(Before-and-after object listings)
*** Begin section ***

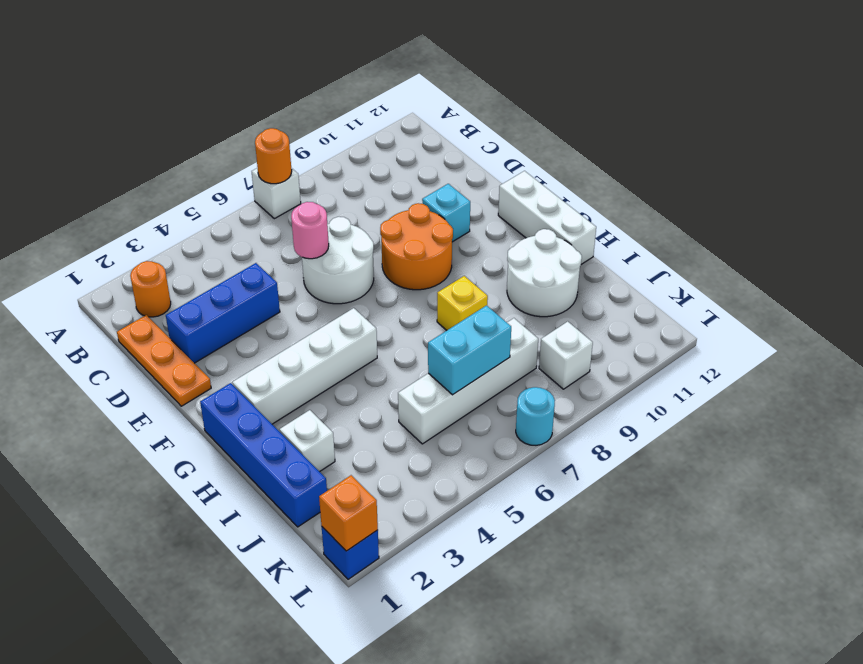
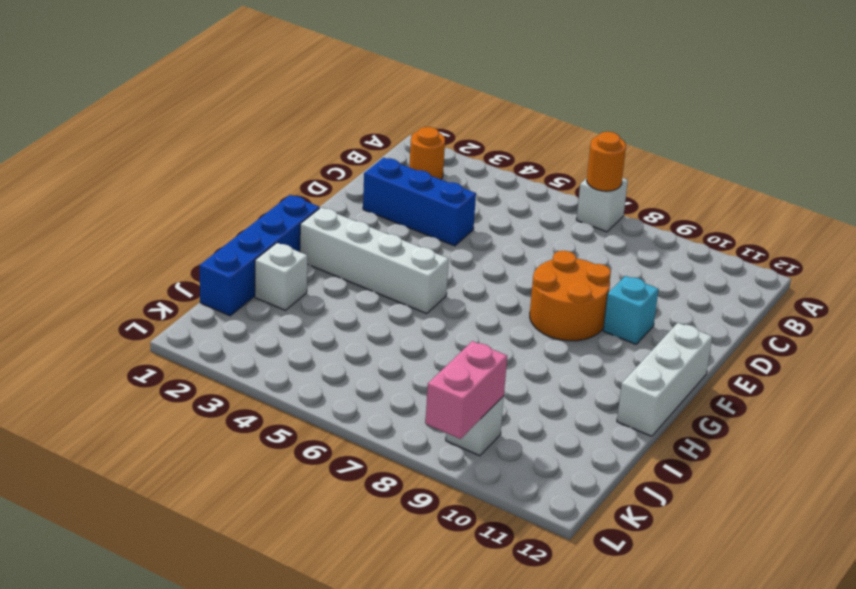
pink brick K9:L9 level 2 -> none
none -> orange plate C1:E1 level 1
none -> white round brick D6:E7 level 1
none -> yellow brick H8 level 1

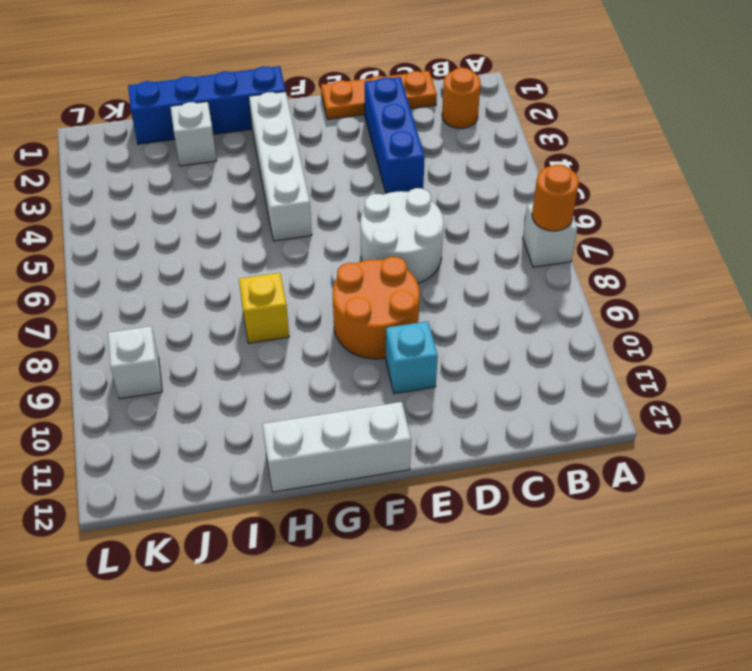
none -> white round brick H10:I11 level 1
none -> white brick J5:J8 level 1
none -> blue brick L1 level 1

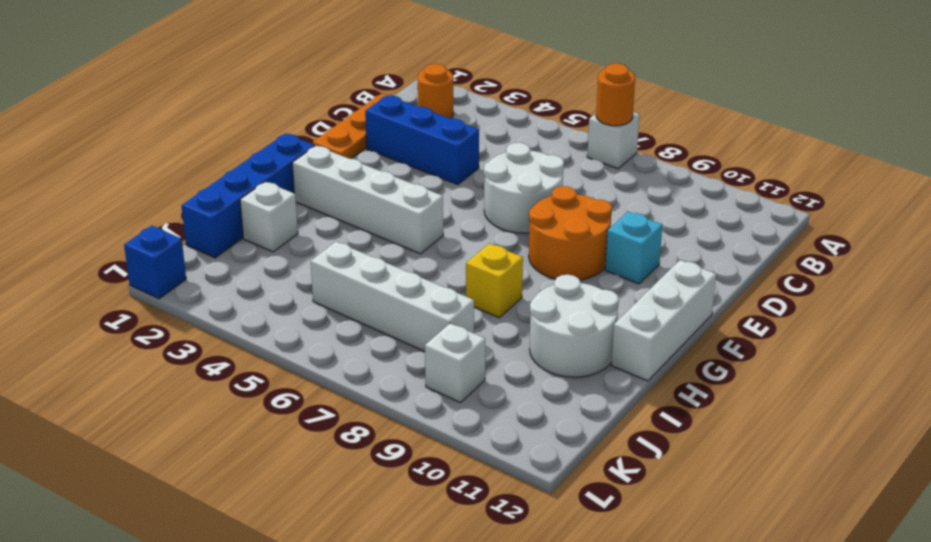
none -> cyan round brick L7 level 1
none -> pink round brick D6 level 2
none -> cyan brick J6:J7 level 2

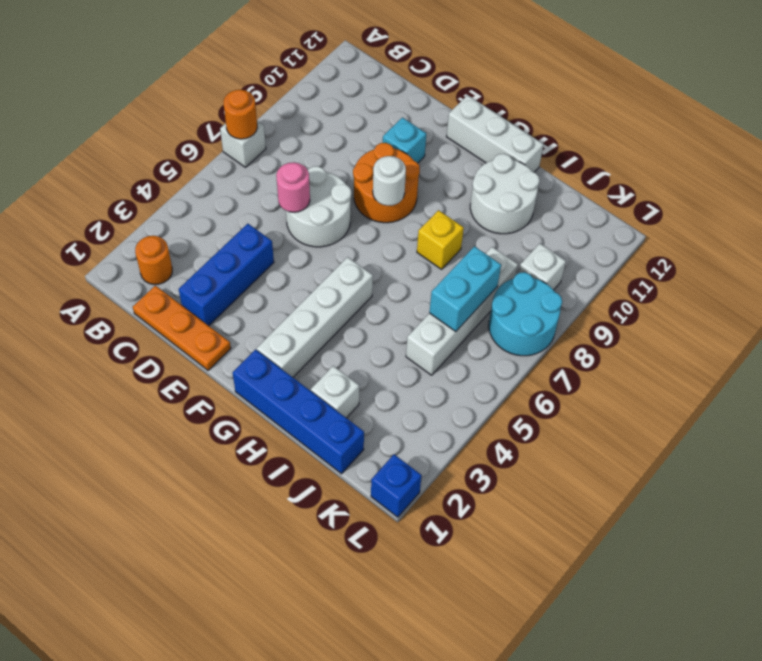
white round brick F8 level 2 -> none
cyan round brick K7:L8 level 1 -> cyan round brick L7 level 1
none -> orange brick L1 level 2

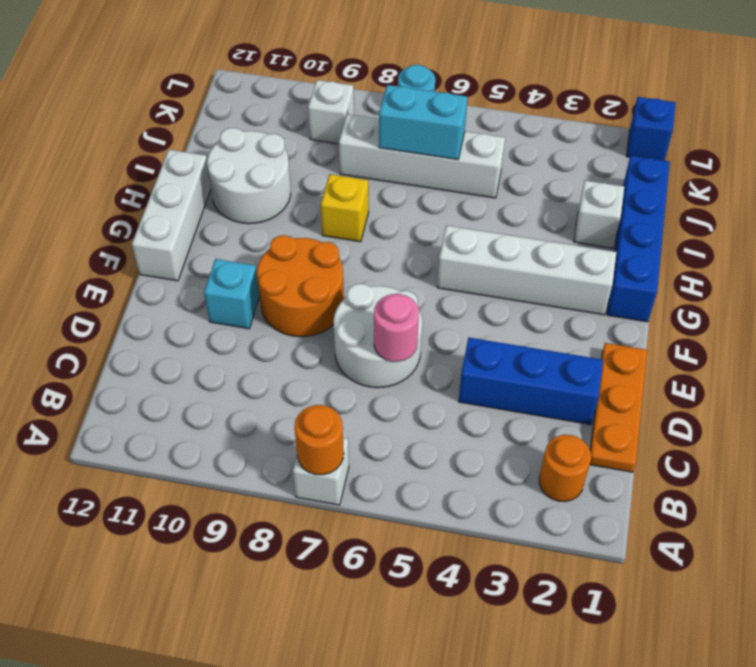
none -> orange brick L1 level 2

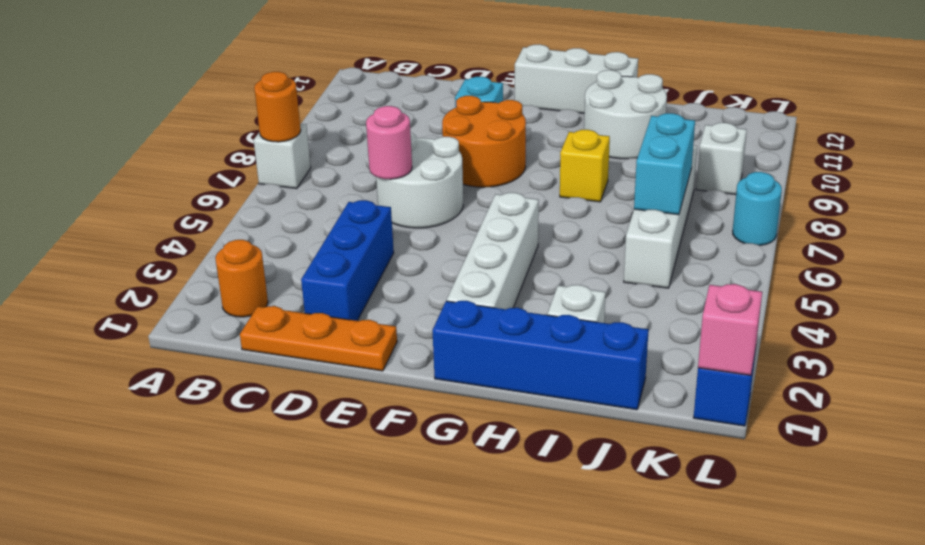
pink brick L1 level 2 -> orange brick L1 level 2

*** End section ***

From the line containing "none -> white brick J5:J8 level 1" down to the last line of the entries above, copy each line exactly and nothing more. Leave pictures out.

none -> white brick J5:J8 level 1
none -> blue brick L1 level 1

none -> cyan round brick L7 level 1
none -> pink round brick D6 level 2
none -> cyan brick J6:J7 level 2

white round brick F8 level 2 -> none
cyan round brick K7:L8 level 1 -> cyan round brick L7 level 1
none -> orange brick L1 level 2

none -> orange brick L1 level 2

pink brick L1 level 2 -> orange brick L1 level 2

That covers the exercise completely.